**RECORDS FOR THIS TASK**.
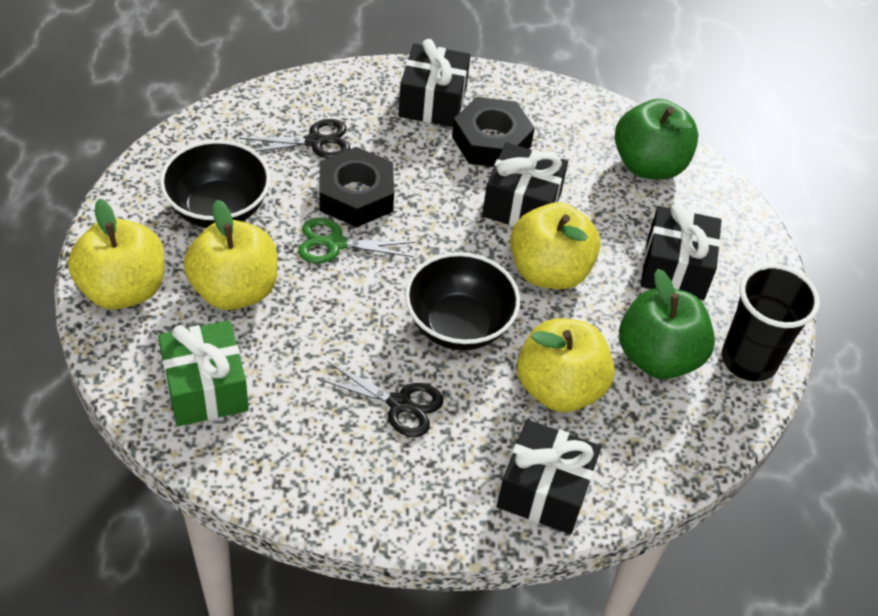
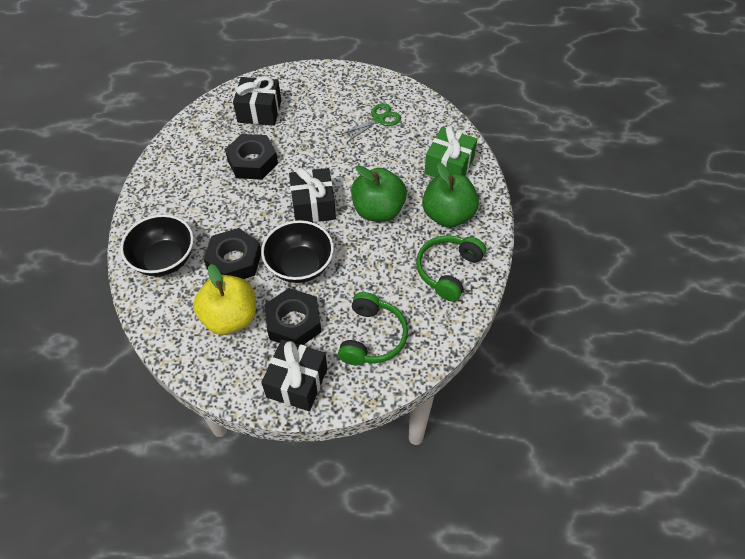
black cup: 1 -> 0
black gift: 4 -> 3
black nut: 2 -> 3
black scissors: 2 -> 0
green headphones: 0 -> 2
yellow apple: 4 -> 1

**PROMPT**. Scan the listing above, and wherever a line holds the word "black", copy it.

**SOLUTION TO THIS PROBLEM**.
black cup: 1 -> 0
black gift: 4 -> 3
black nut: 2 -> 3
black scissors: 2 -> 0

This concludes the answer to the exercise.